# [TASK TO CARRY OUT]
An exact copy is required of every line from the one with "R7: 2.2k (0V, SIG) -> 2.2k (SIG, VI2)" through the end of the data below, and the pictures must stay out of it.

━━━━━━━━━━━━━━━━

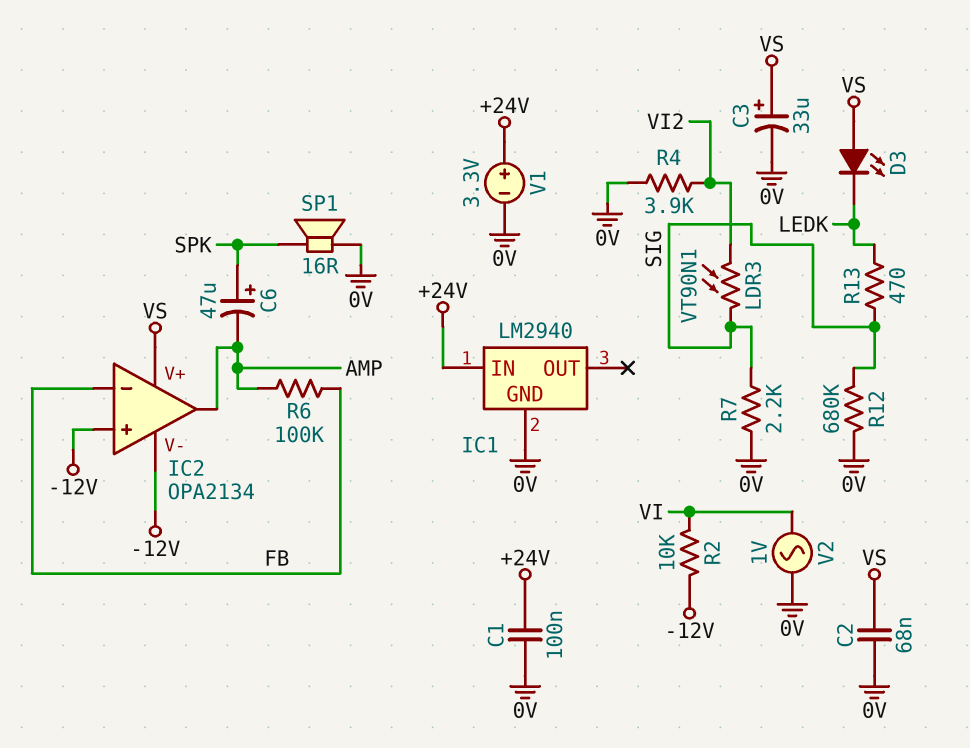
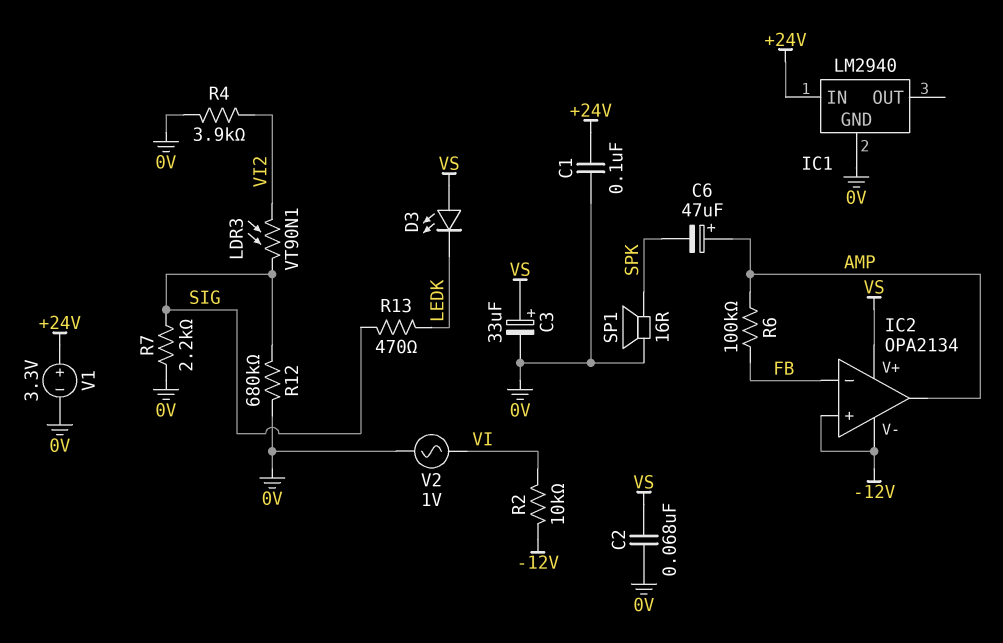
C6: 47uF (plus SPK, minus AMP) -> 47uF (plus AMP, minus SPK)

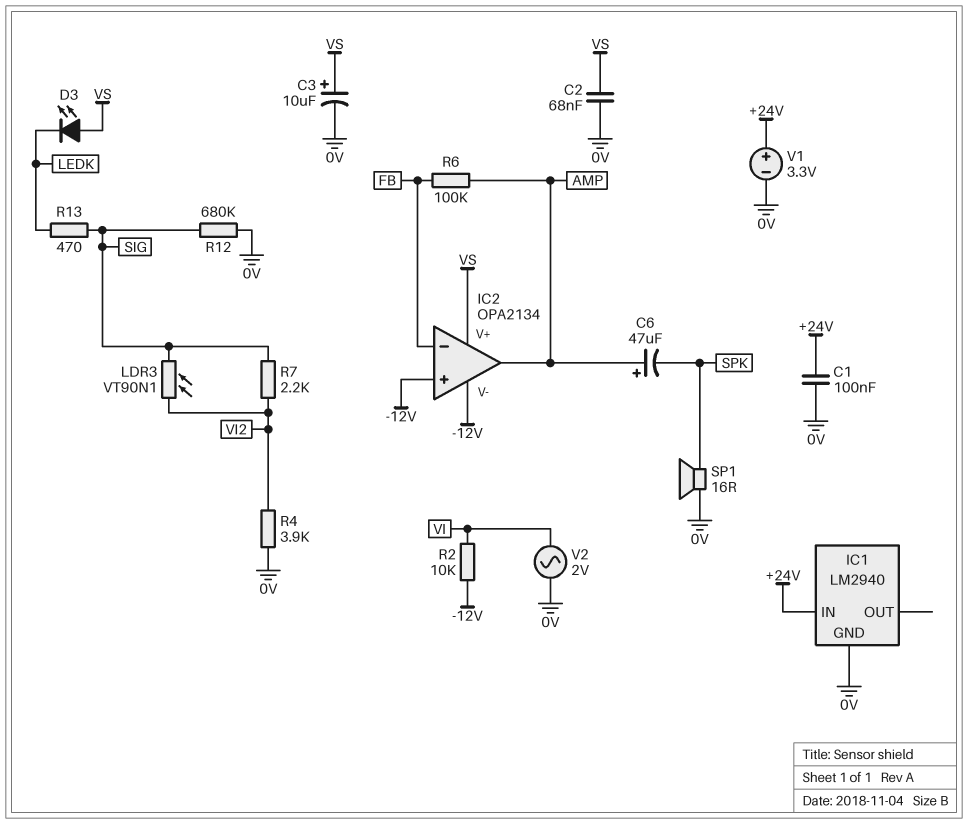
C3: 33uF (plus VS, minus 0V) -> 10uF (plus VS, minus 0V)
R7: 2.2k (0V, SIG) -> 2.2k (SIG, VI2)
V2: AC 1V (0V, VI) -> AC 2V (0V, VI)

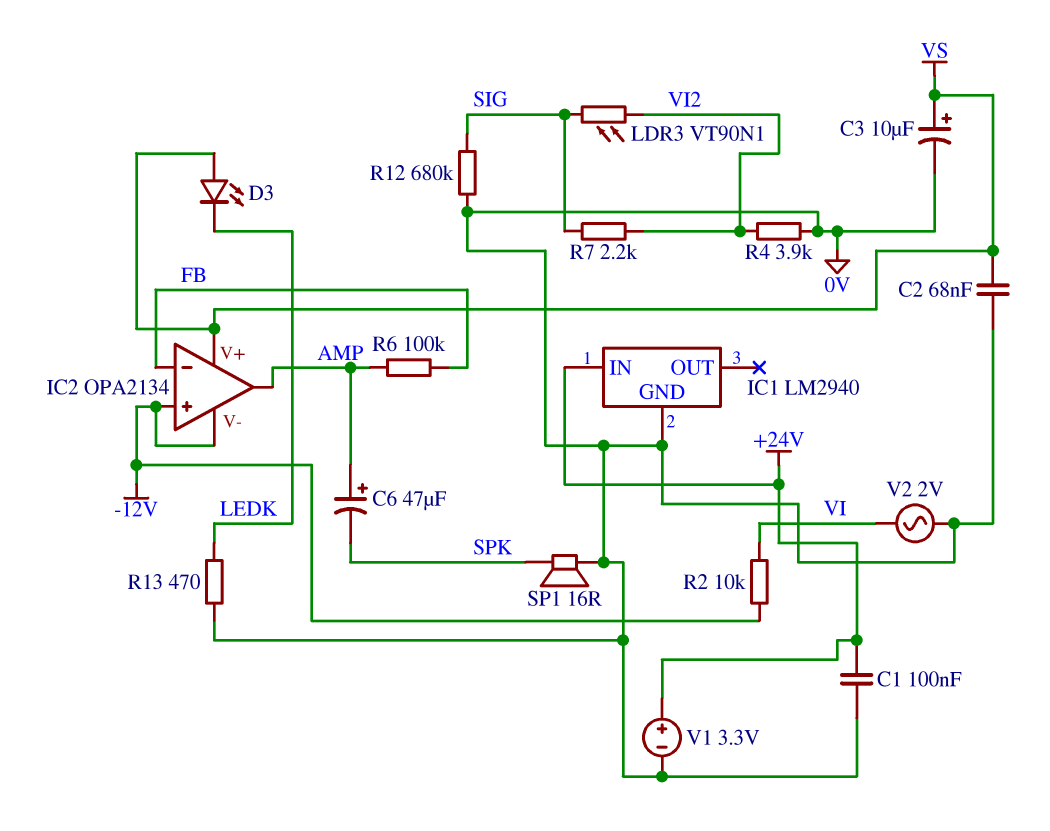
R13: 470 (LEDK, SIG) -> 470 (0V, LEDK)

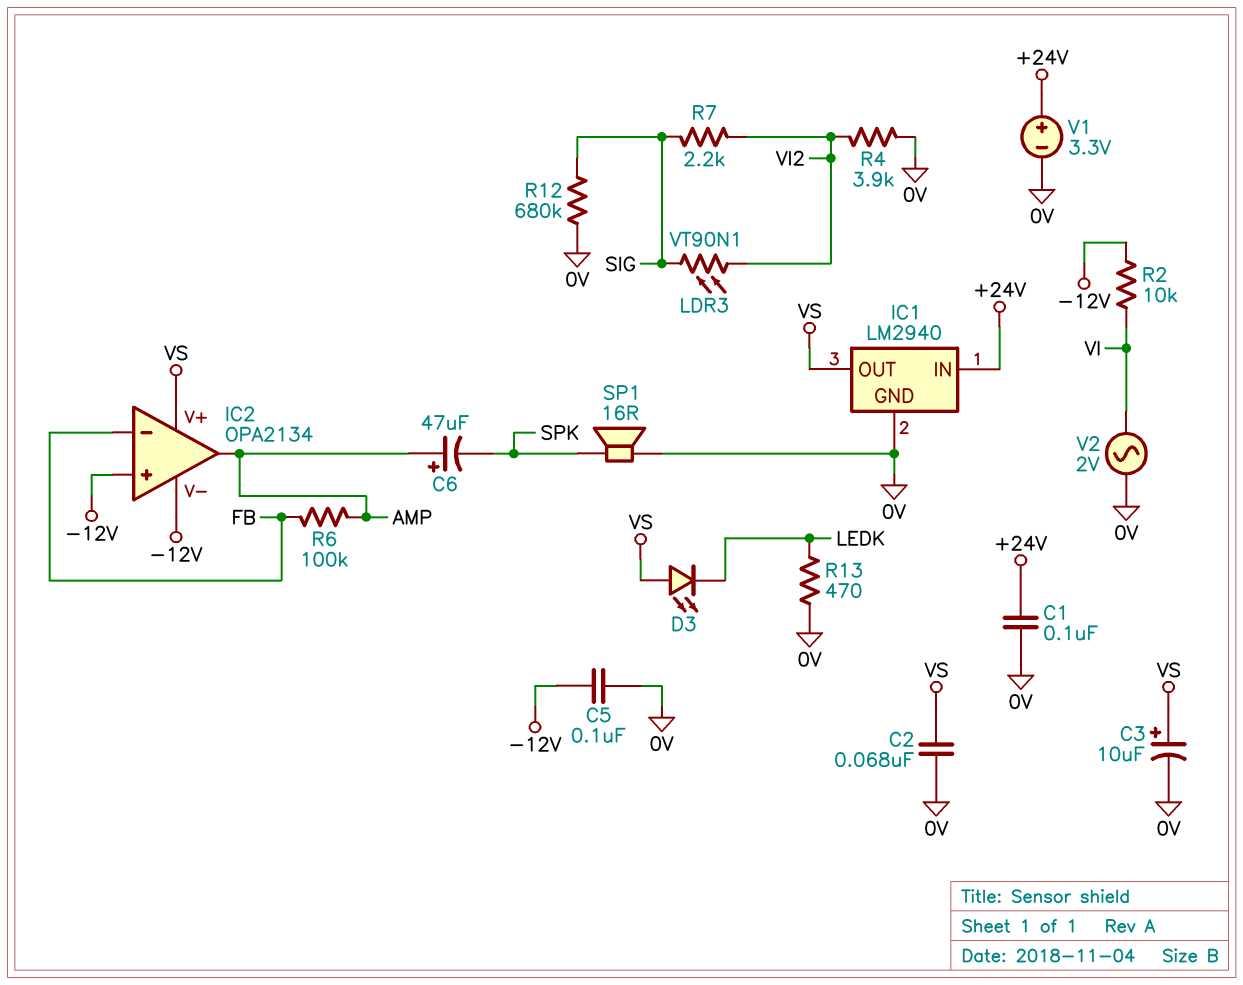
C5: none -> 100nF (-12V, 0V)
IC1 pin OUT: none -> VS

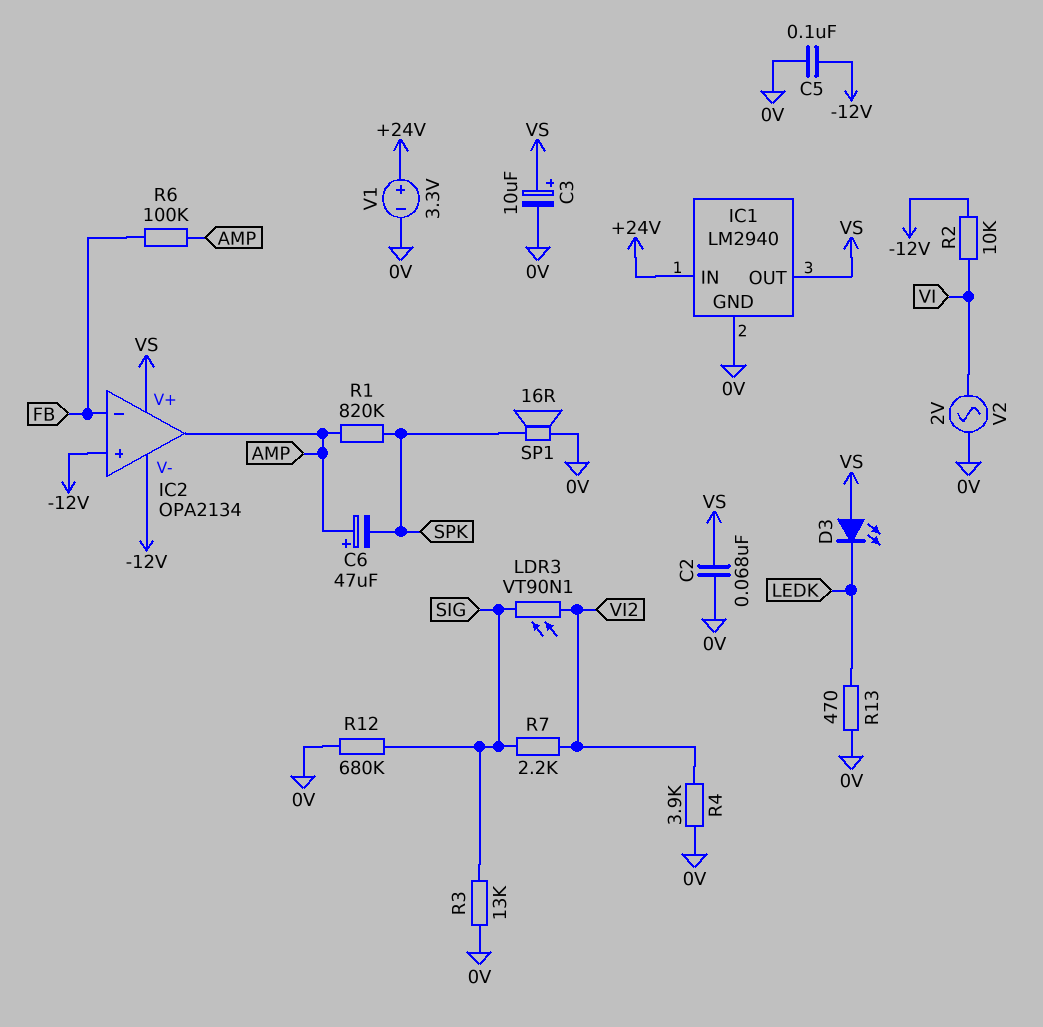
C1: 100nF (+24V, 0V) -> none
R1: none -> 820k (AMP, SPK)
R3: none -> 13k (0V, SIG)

━━━━━━━━━━━━━━━━

# [EXERCISE RESULT]
R7: 2.2k (0V, SIG) -> 2.2k (SIG, VI2)
V2: AC 1V (0V, VI) -> AC 2V (0V, VI)

R13: 470 (LEDK, SIG) -> 470 (0V, LEDK)

C5: none -> 100nF (-12V, 0V)
IC1 pin OUT: none -> VS

C1: 100nF (+24V, 0V) -> none
R1: none -> 820k (AMP, SPK)
R3: none -> 13k (0V, SIG)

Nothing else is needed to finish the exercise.